> **Data block**:
====================
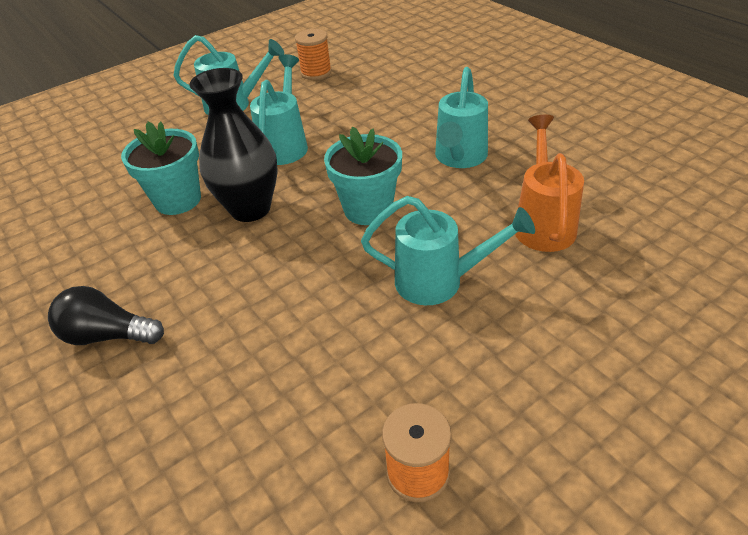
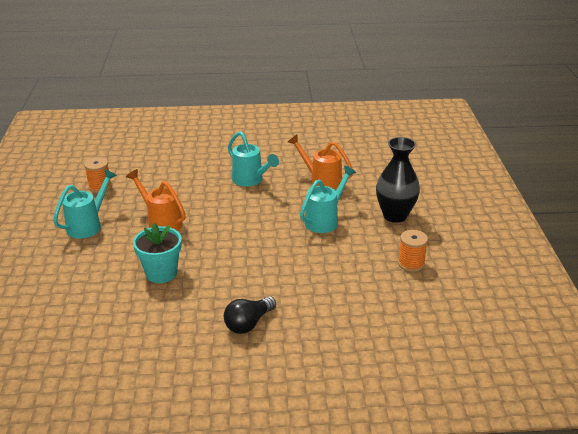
camera: 60 degrees left, 10 degrees down
(250, 209) = (204, 252): black vase -> black vase (395, 215)
(285, 145) = (161, 222): turquoise watering can -> orange watering can
(368, 209) = (254, 218): turquoise flower pot -> none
====================
> **Exercise aim**: Leave out the pictures and reproduce the rest of the listing exactly.

> **Finished task**:
camera: 60 degrees left, 10 degrees down
(250, 209) = (204, 252): black vase -> black vase (395, 215)
(285, 145) = (161, 222): turquoise watering can -> orange watering can
(368, 209) = (254, 218): turquoise flower pot -> none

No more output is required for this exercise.